WHAT NEEDS TO BE DONE:
Retype the entries below exactly, and keep every picture out of your version.

**********

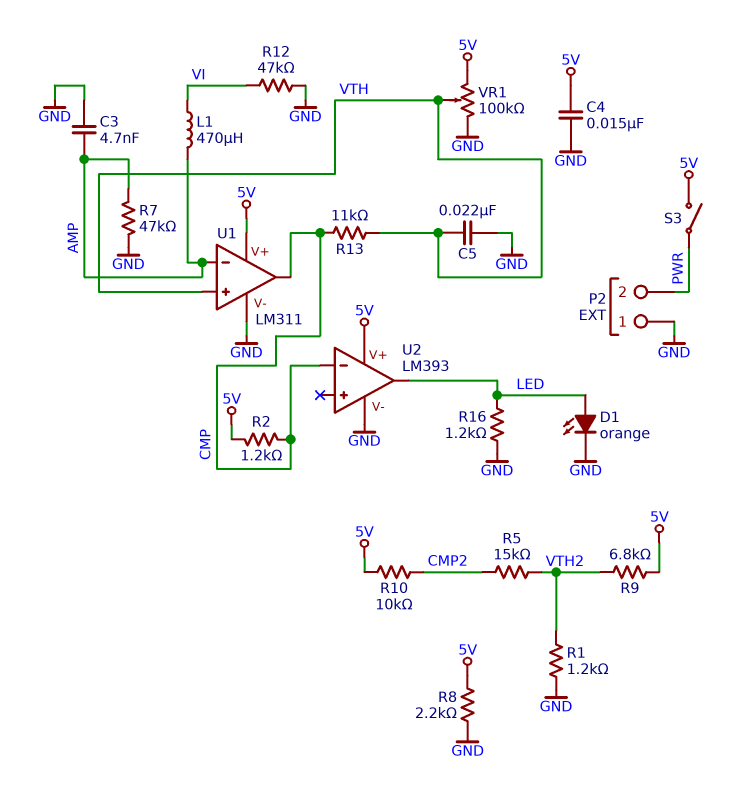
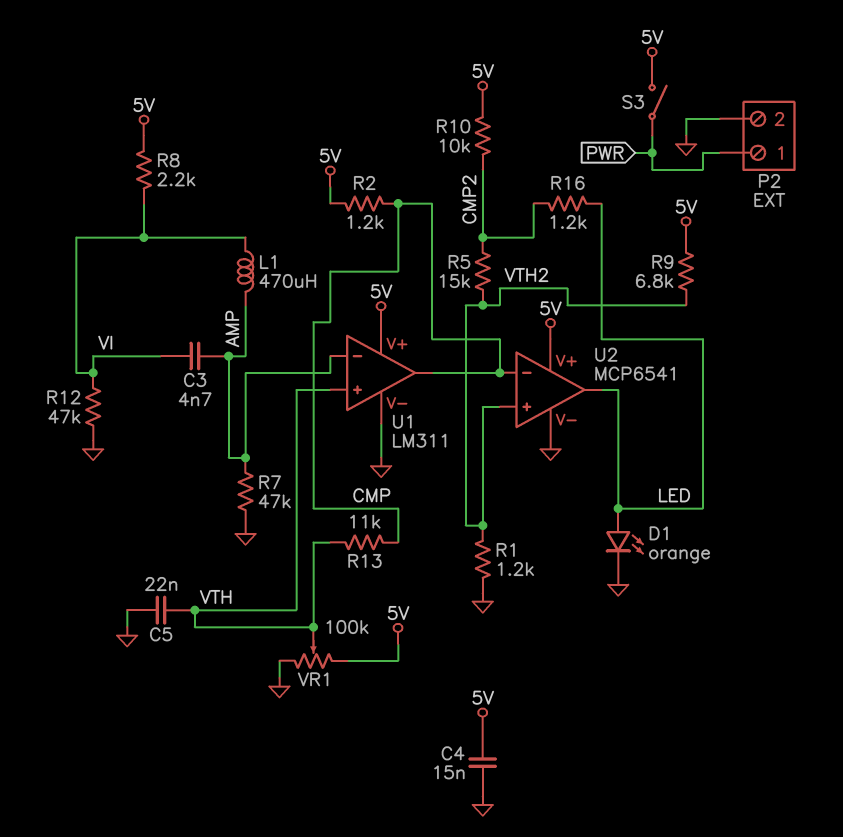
C3: 4.7nF (AMP, GND) -> 4.7nF (AMP, VI)
P2 pin 1: GND -> PWR
P2 pin 2: PWR -> GND
R8: 2.2k (5V, GND) -> 2.2k (5V, VI)
R16: 1.2k (GND, LED) -> 1.2k (CMP2, LED)
U2: LM393 -> MCP6541
U2 pin in+: none -> VTH2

**********

RESULT BELOW:
C3: 4.7nF (AMP, GND) -> 4.7nF (AMP, VI)
P2 pin 1: GND -> PWR
P2 pin 2: PWR -> GND
R8: 2.2k (5V, GND) -> 2.2k (5V, VI)
R16: 1.2k (GND, LED) -> 1.2k (CMP2, LED)
U2: LM393 -> MCP6541
U2 pin in+: none -> VTH2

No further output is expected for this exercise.